= Beginning of Section =

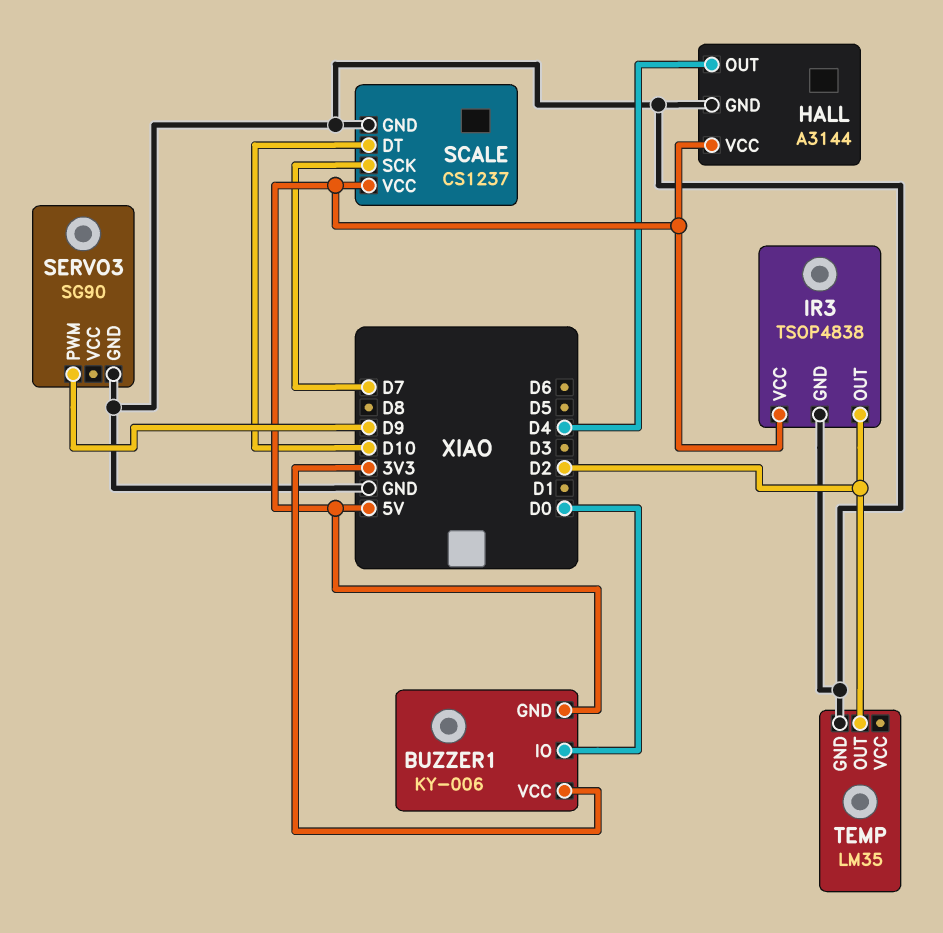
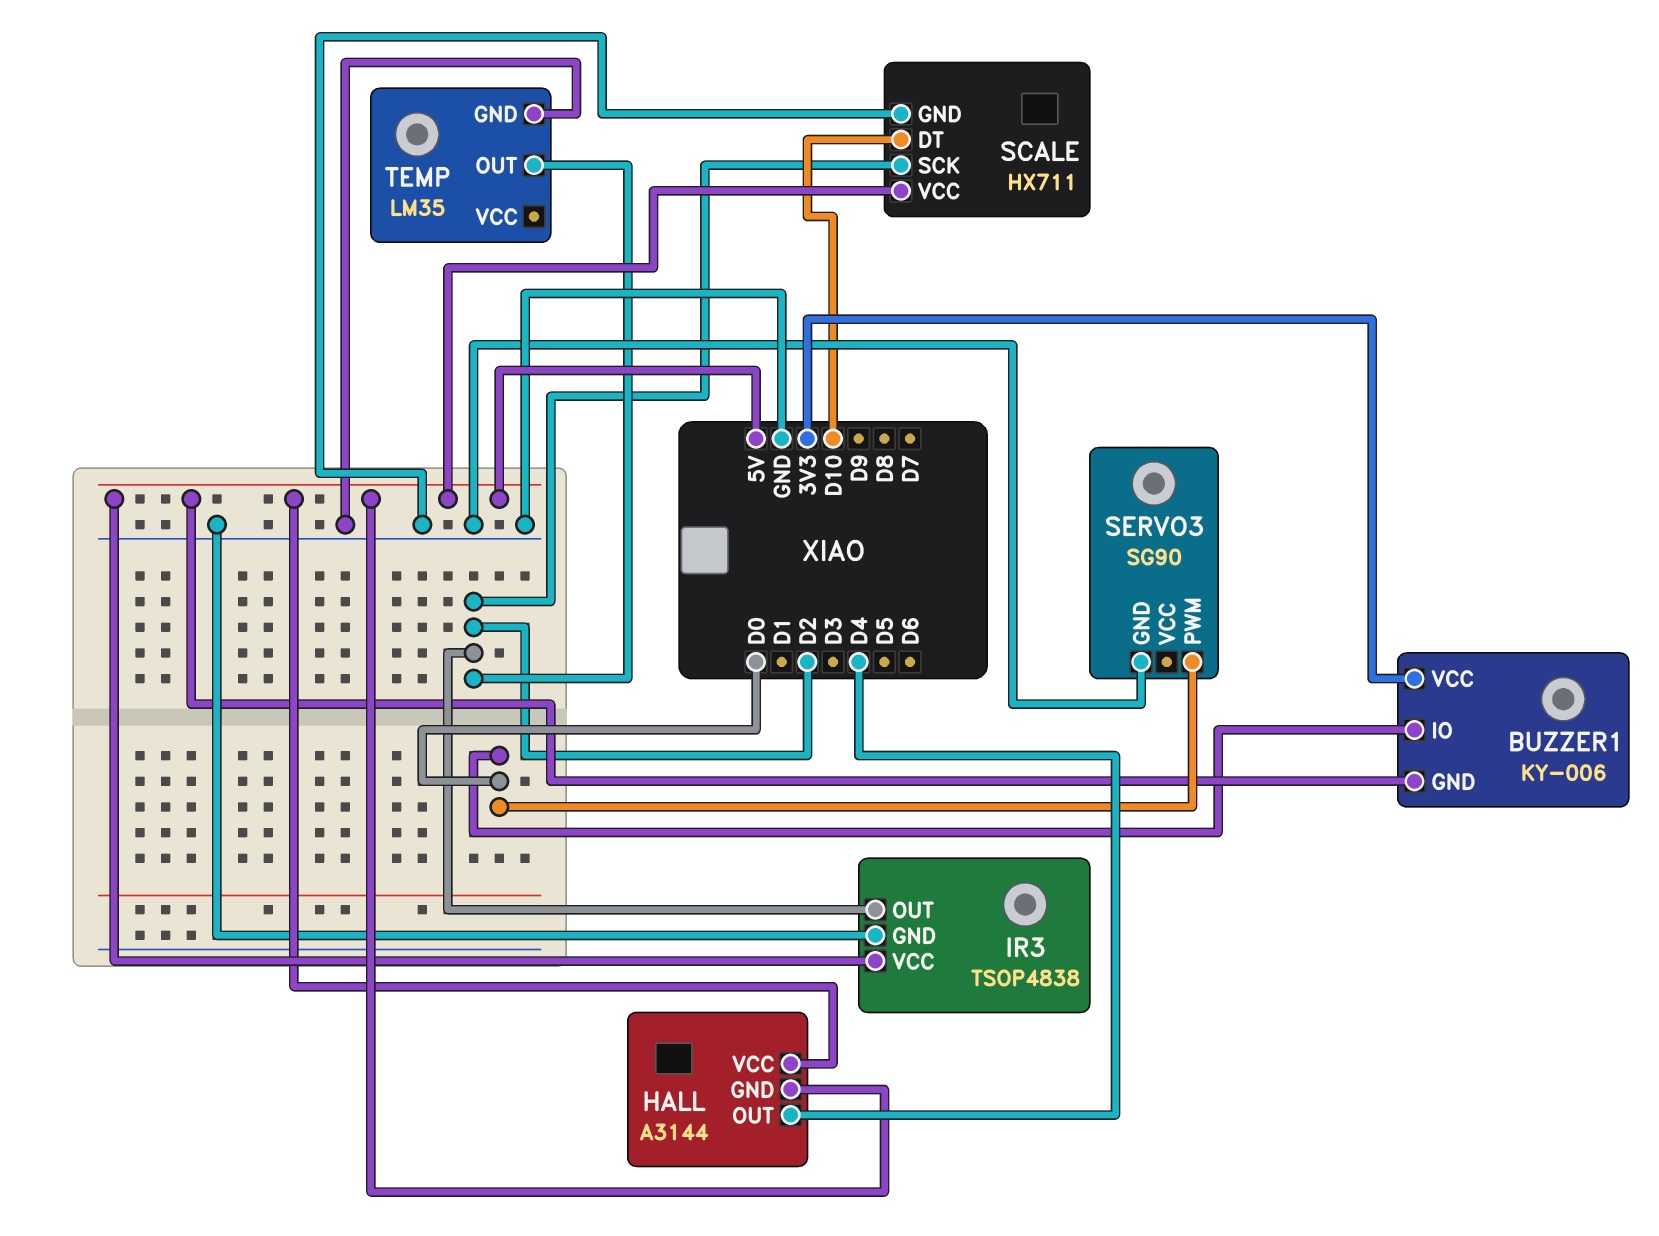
HALL pin GND: GND -> 5V
SCALE: CS1237 -> HX711
SCALE pin SCK: D7 -> D2
SERVO3 pin PWM: D9 -> D0

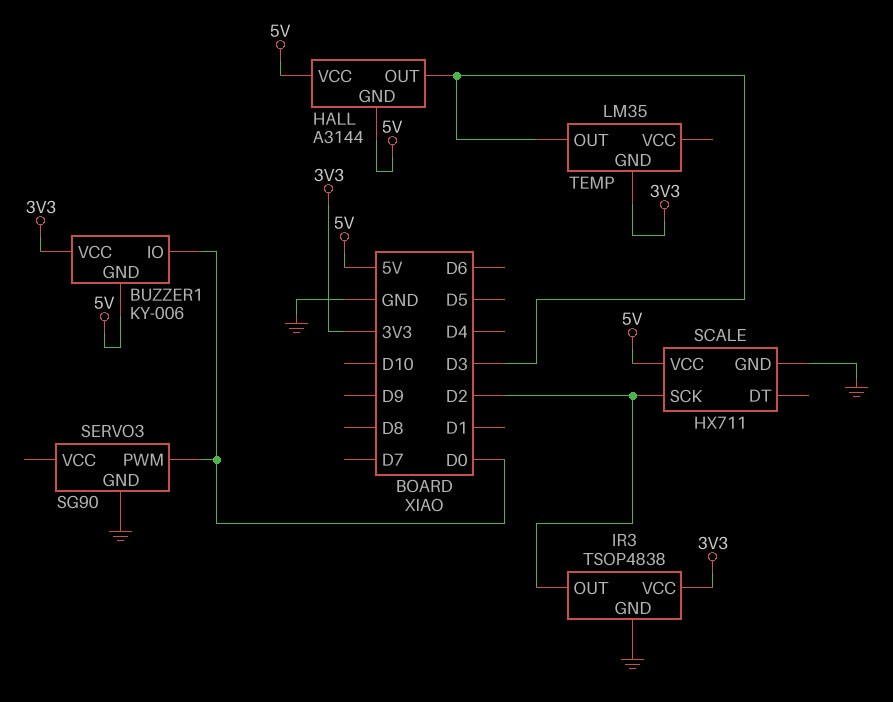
HALL pin OUT: D4 -> D3
IR3 pin VCC: 5V -> 3V3
SCALE pin DT: D10 -> none
TEMP pin GND: GND -> 3V3
TEMP pin OUT: D2 -> D3

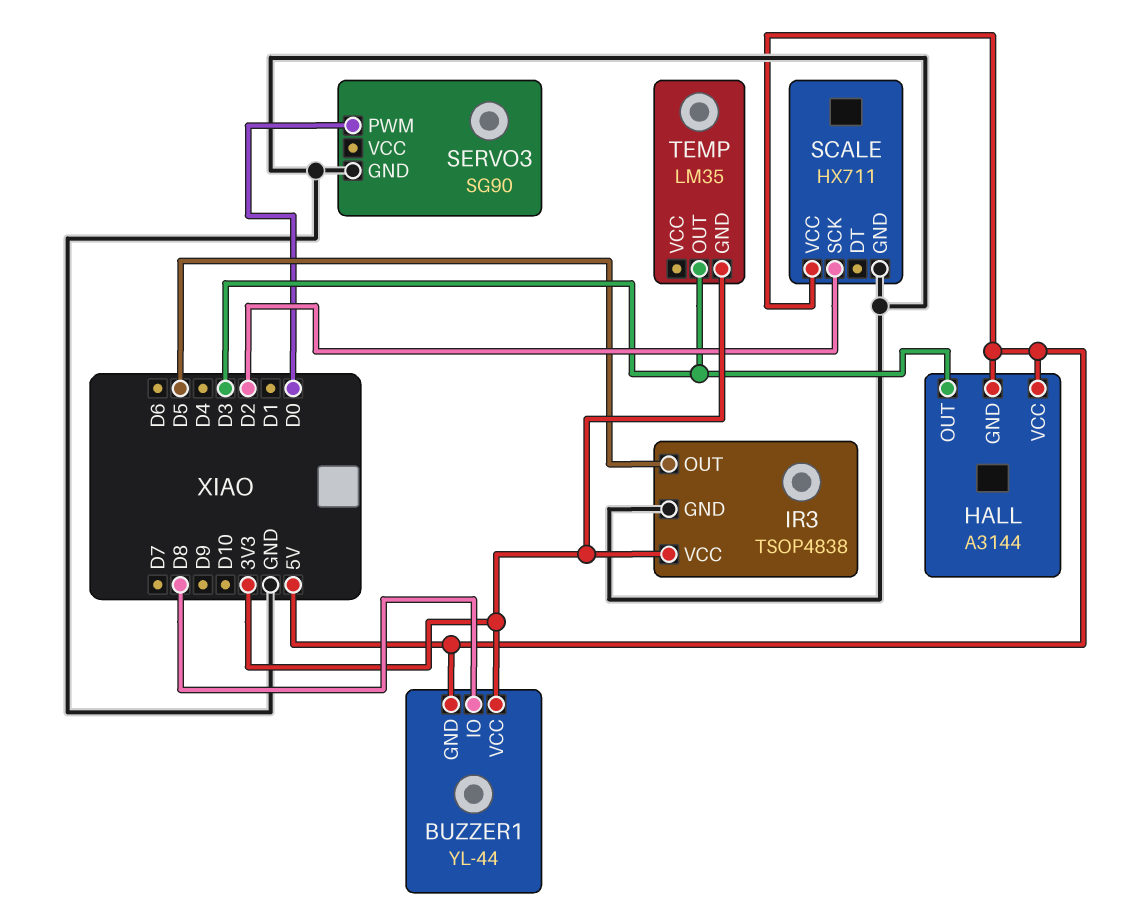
BUZZER1: KY-006 -> YL-44
BUZZER1 pin IO: D0 -> D8
IR3 pin OUT: D2 -> D5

= End of Section =

### What is expected
Transcribe exactly the lines running from the line with "TEMP pin OUT: D2 -> D3" to the last line of the entries. Pictures stay out of the copy.

### Answer below
TEMP pin OUT: D2 -> D3

BUZZER1: KY-006 -> YL-44
BUZZER1 pin IO: D0 -> D8
IR3 pin OUT: D2 -> D5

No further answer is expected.